### The problem
Lines before the one containing "black wallet [655,260,738,313]" are left out. Retype that line and the rest through the end of the material exactly.

### Data
↓↓↓

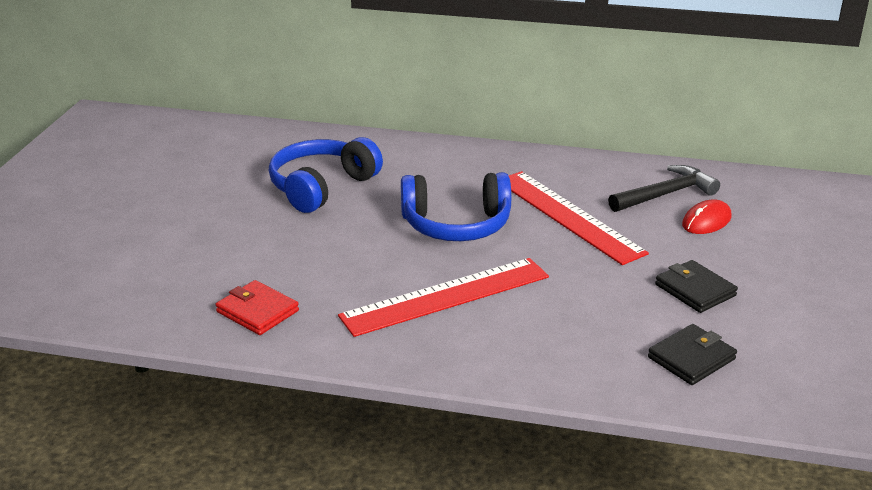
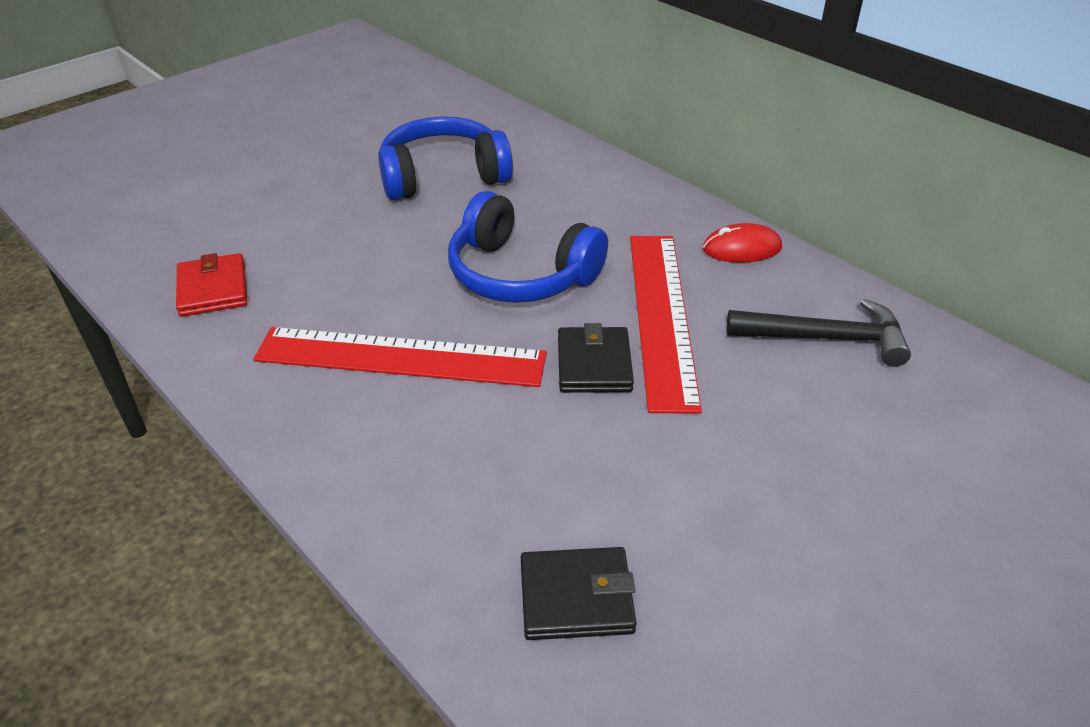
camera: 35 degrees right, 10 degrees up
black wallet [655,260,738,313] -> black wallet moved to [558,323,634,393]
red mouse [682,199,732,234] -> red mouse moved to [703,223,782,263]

↑↑↑

### Task output
black wallet [655,260,738,313] -> black wallet moved to [558,323,634,393]
red mouse [682,199,732,234] -> red mouse moved to [703,223,782,263]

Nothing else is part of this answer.